Start of Data provided

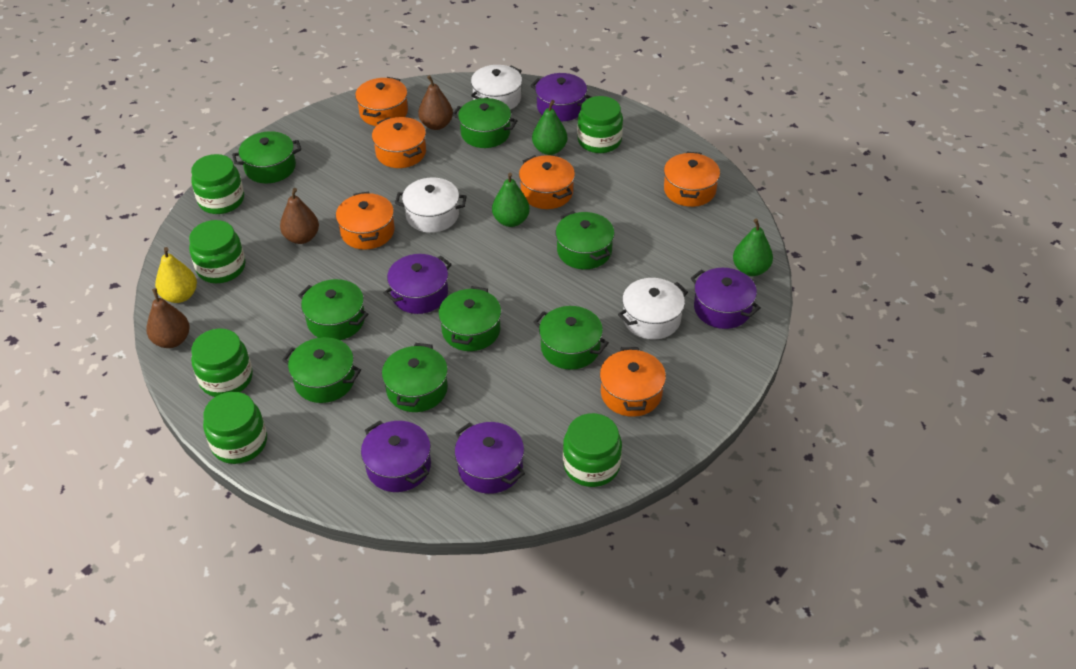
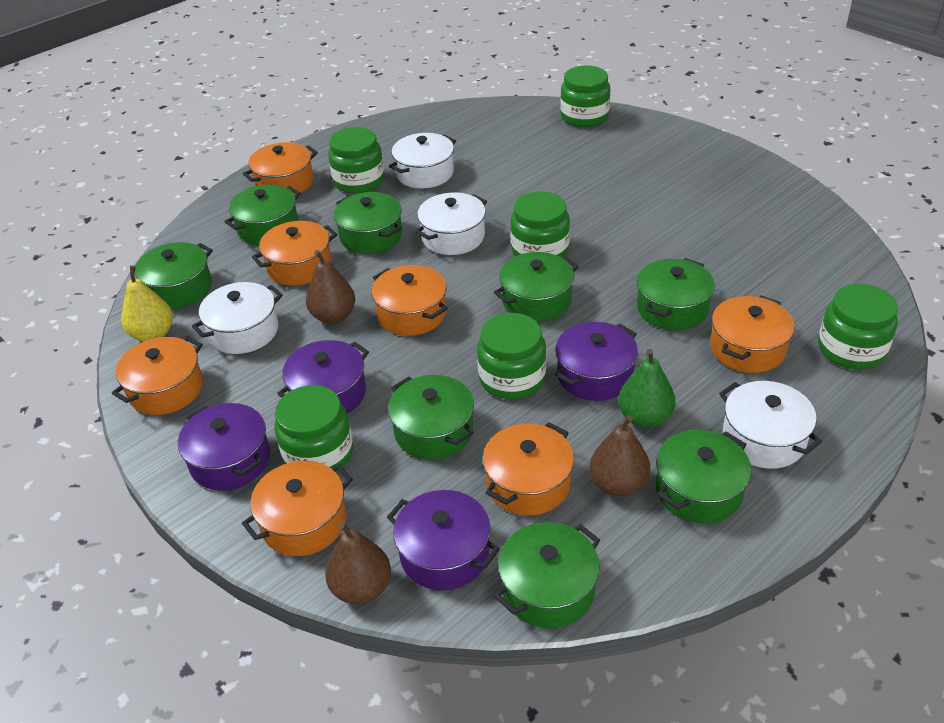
green pear: 3 -> 1
orange pot: 6 -> 7
purple pot: 5 -> 4
white pot: 3 -> 4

End of Data provided

Give back each line above verbatim, dropping every picture.

Written solution:
green pear: 3 -> 1
orange pot: 6 -> 7
purple pot: 5 -> 4
white pot: 3 -> 4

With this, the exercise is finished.